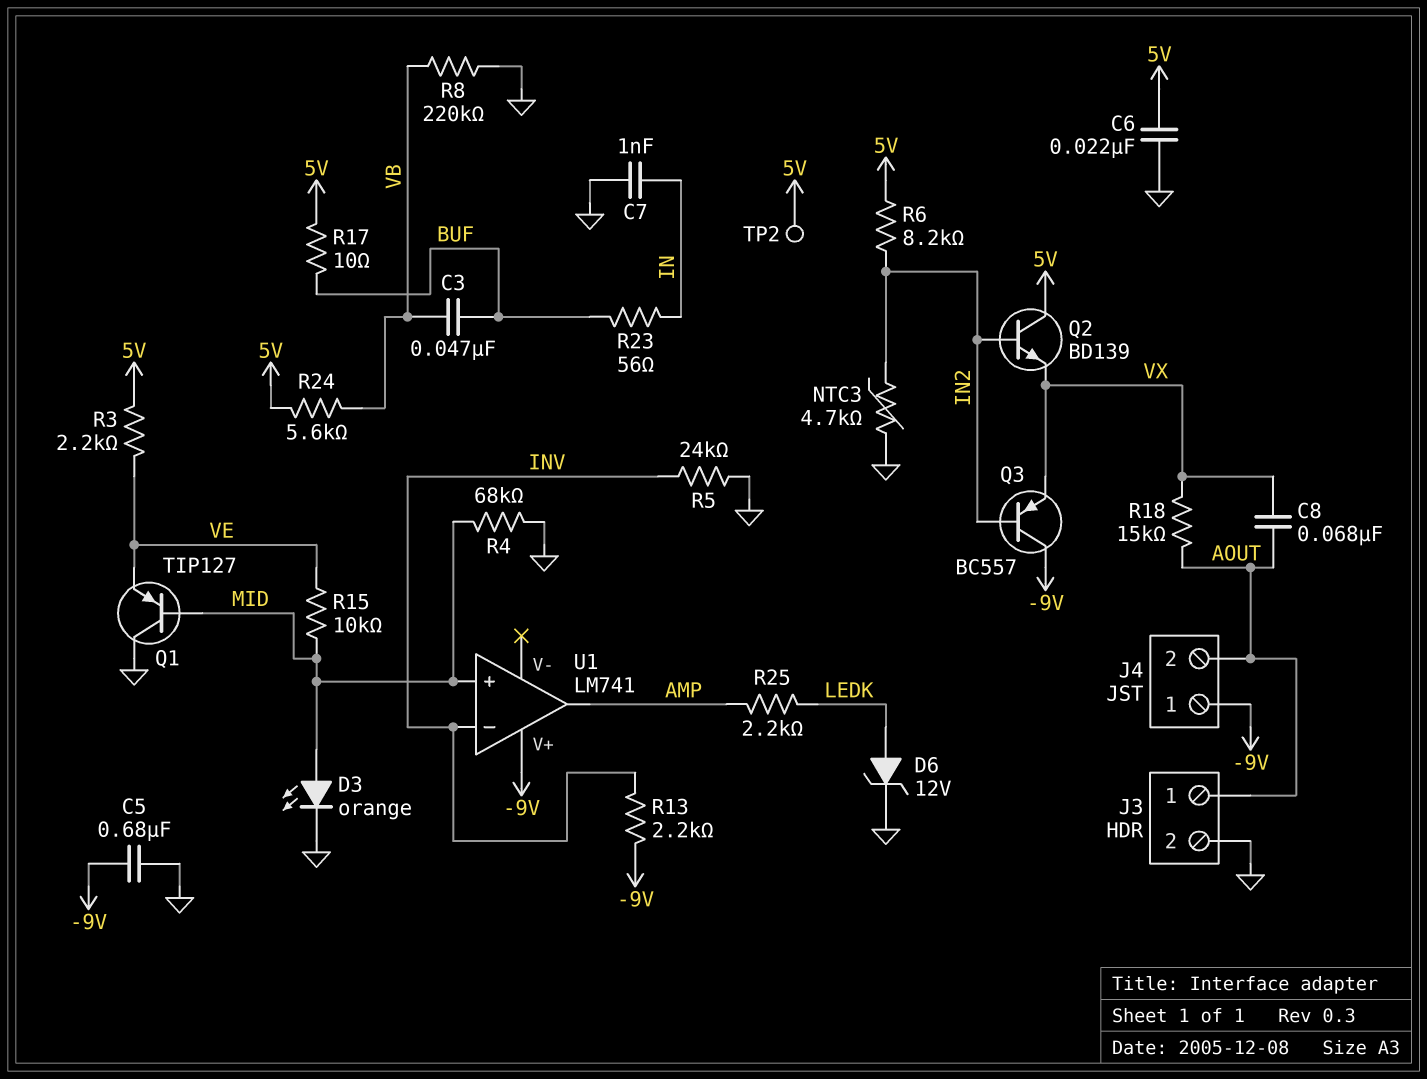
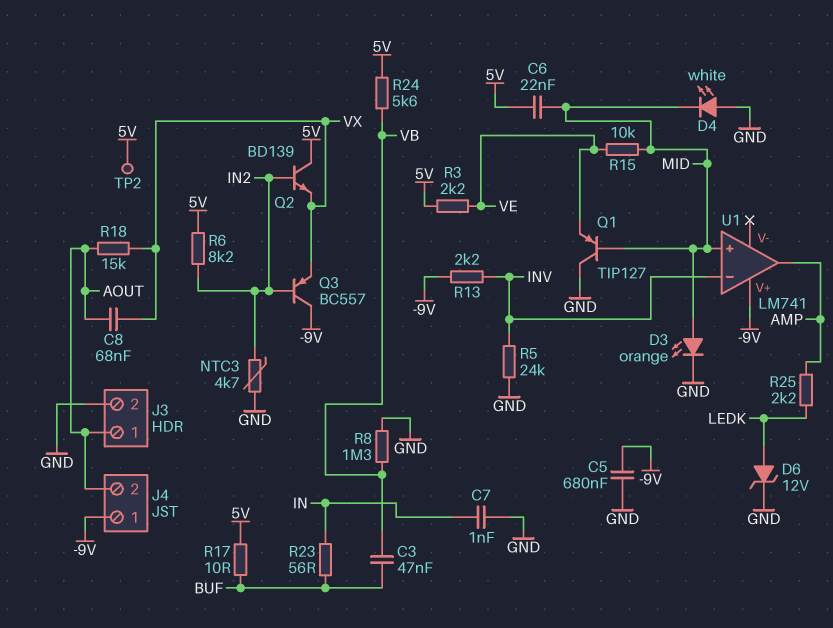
C6: 22nF (5V, GND) -> 22nF (5V, MID)
D4: none -> LED white (A GND, K MID)
R4: 68k (GND, MID) -> none
R8: 220k (GND, VB) -> 1.3M (GND, VB)

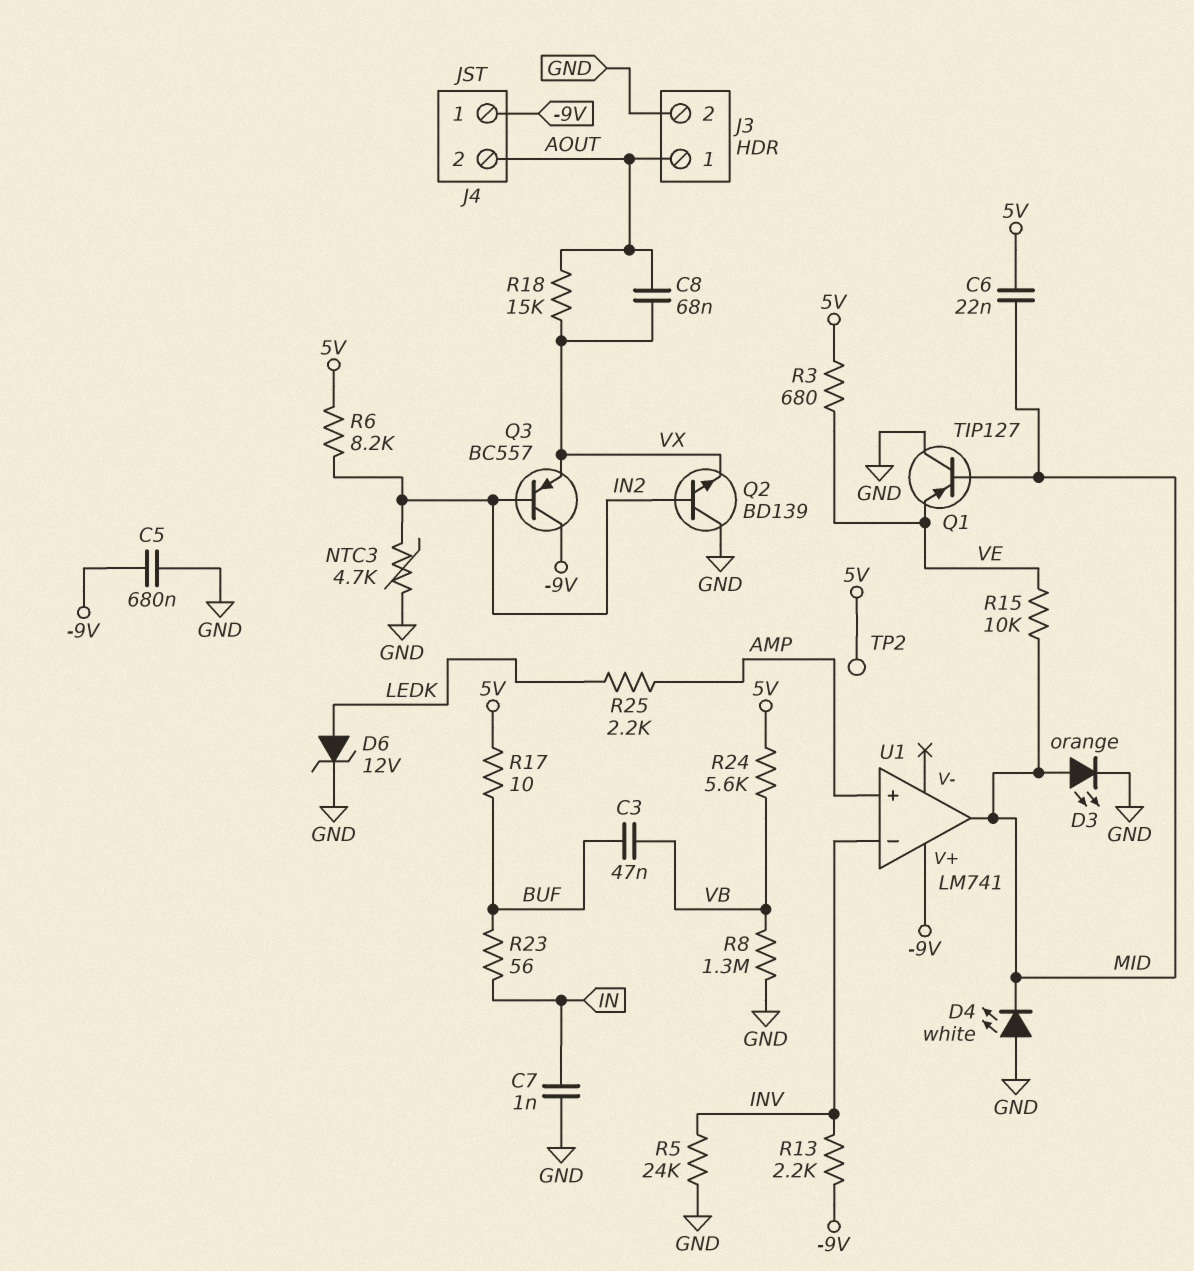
Q2: NPN BD139 (B IN2, C 5V, E VX) -> NPN BD139 (B IN2, C GND, E VX)
R3: 2.2k (5V, VE) -> 680 (5V, VE)
U1 pin in+: MID -> AMP
U1 pin out: AMP -> MID

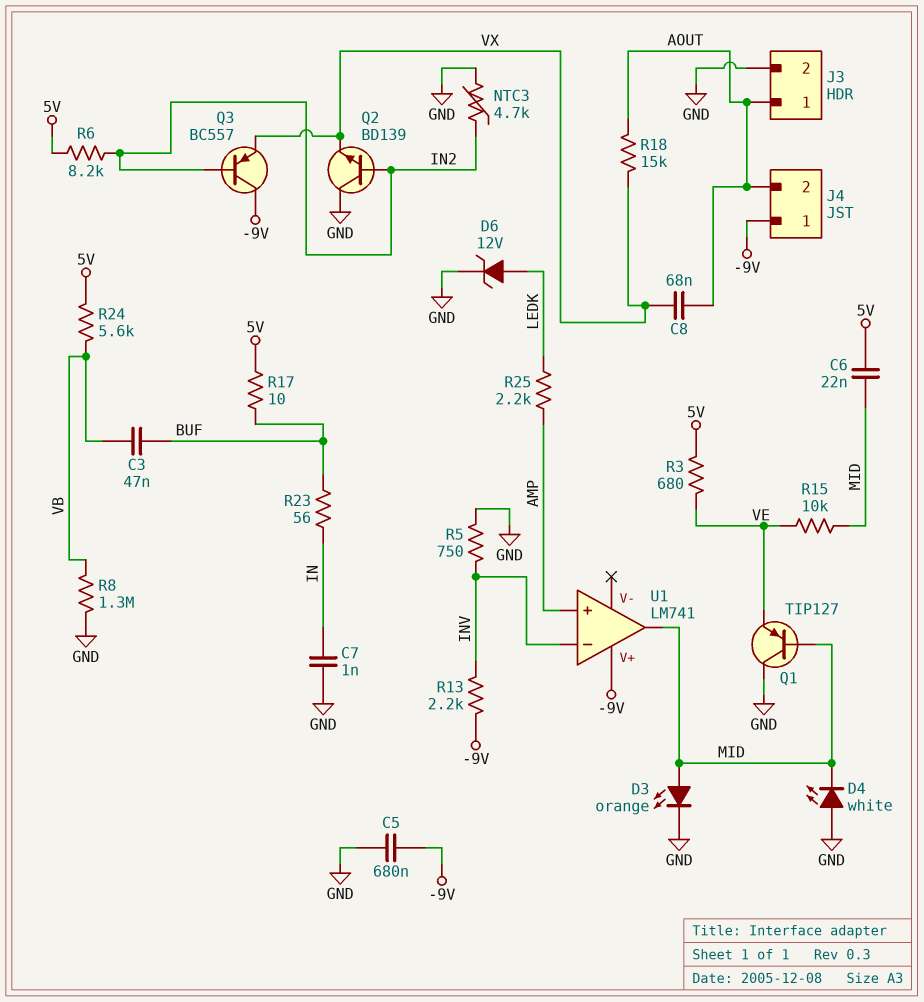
R5: 24k (GND, INV) -> 750 (GND, INV)
TP2: test point (5V) -> none

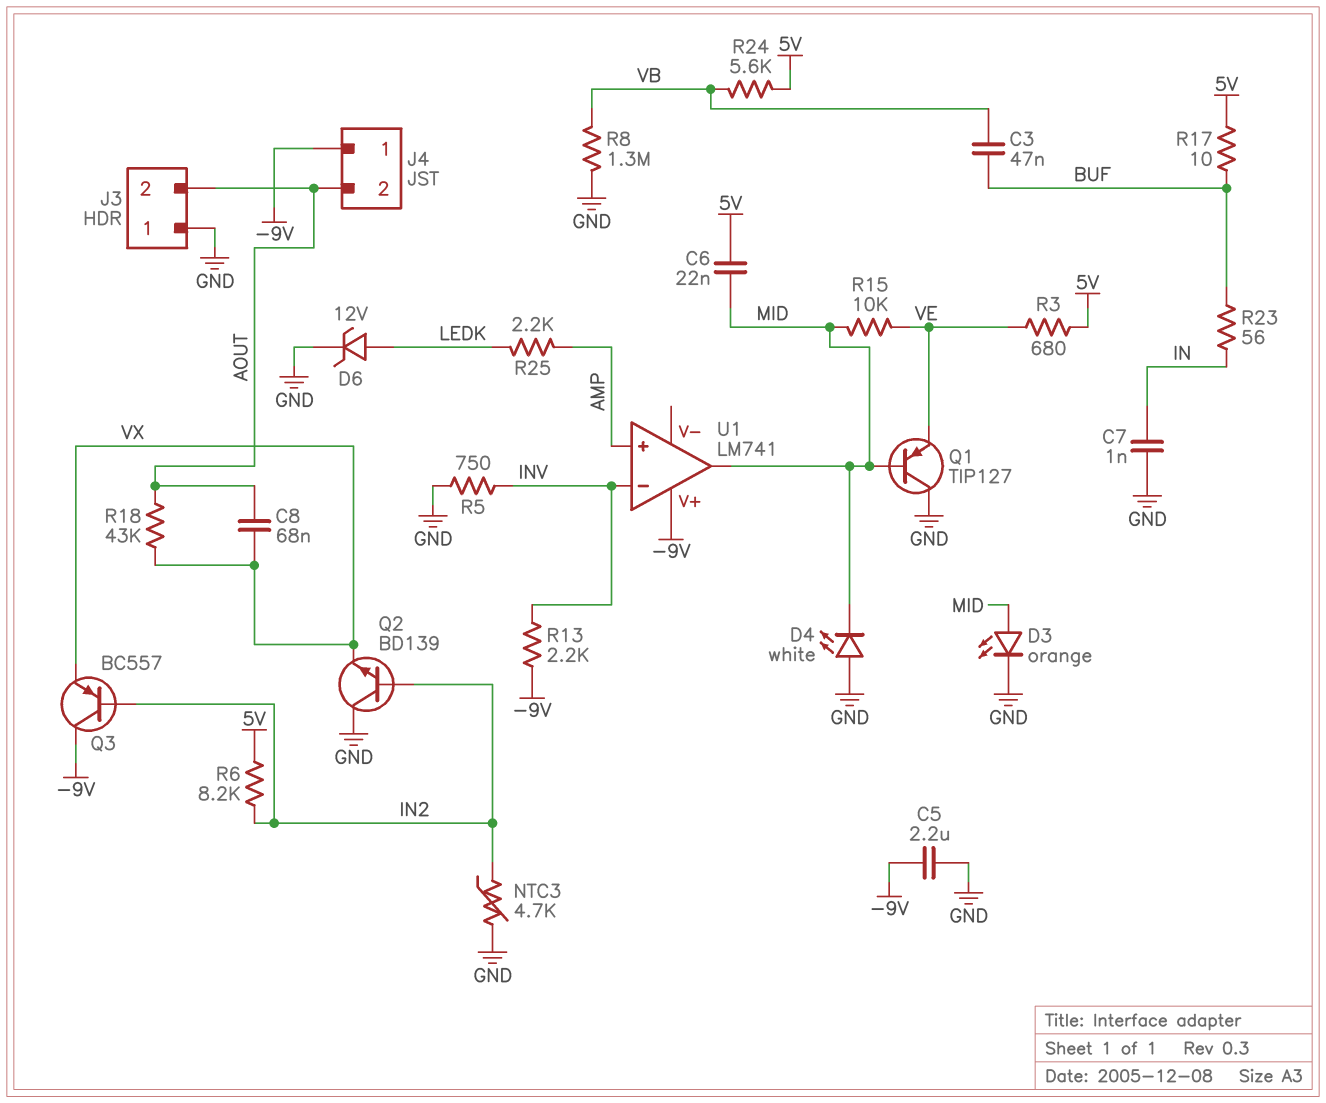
C5: 680nF (-9V, GND) -> 2.2uF (-9V, GND)
J3 pin 1: AOUT -> GND
J3 pin 2: GND -> AOUT
R18: 15k (AOUT, VX) -> 43k (AOUT, VX)

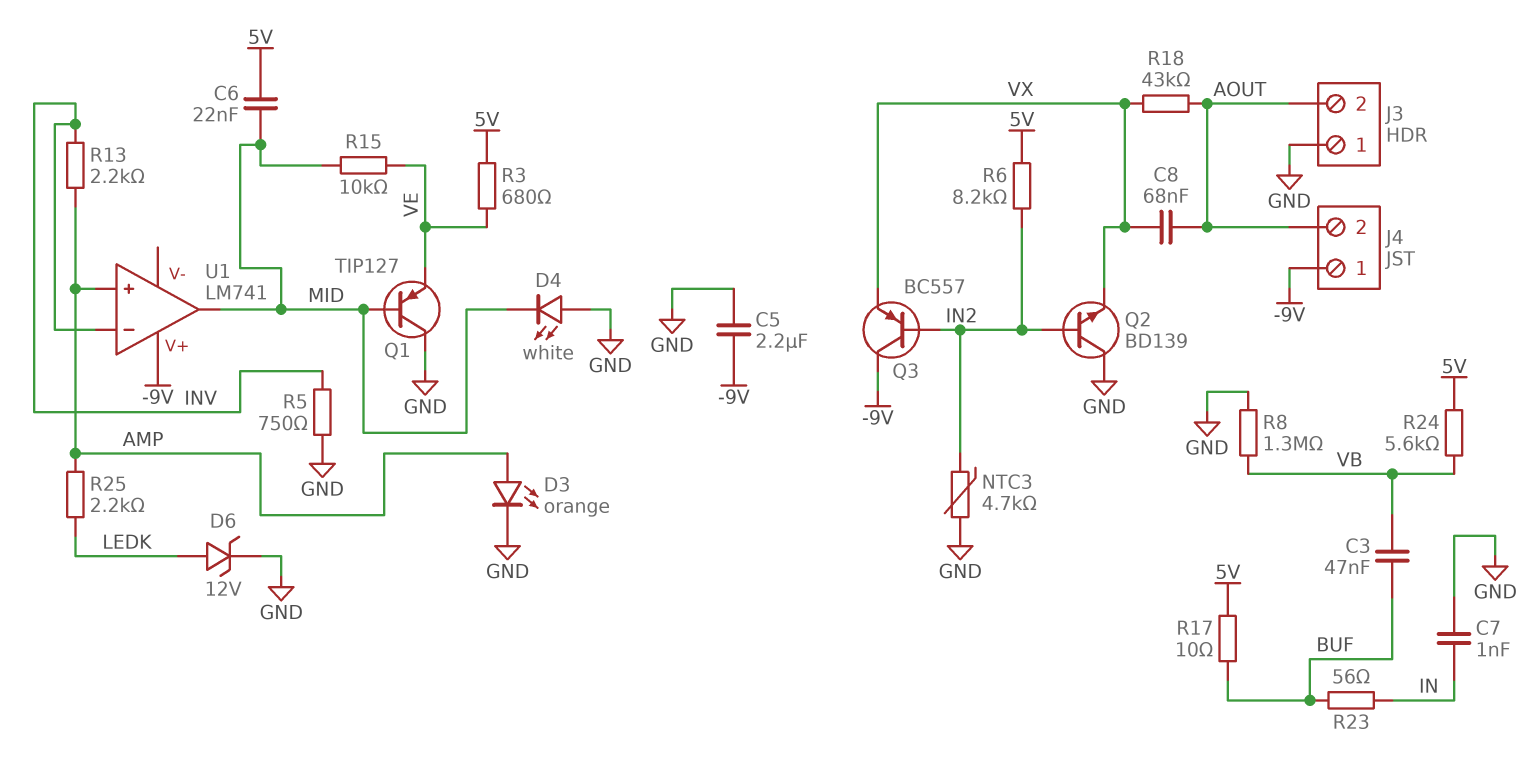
D3: LED orange (A MID, K GND) -> LED orange (A AMP, K GND)
R13: 2.2k (-9V, INV) -> 2.2k (AMP, INV)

Assignment: Starting at the line that contains "J3 pin 2: GND -> AOUT", write out every line through the end of the entries above exactly, and omit the pictures.

Answer section:
J3 pin 2: GND -> AOUT
R18: 15k (AOUT, VX) -> 43k (AOUT, VX)

D3: LED orange (A MID, K GND) -> LED orange (A AMP, K GND)
R13: 2.2k (-9V, INV) -> 2.2k (AMP, INV)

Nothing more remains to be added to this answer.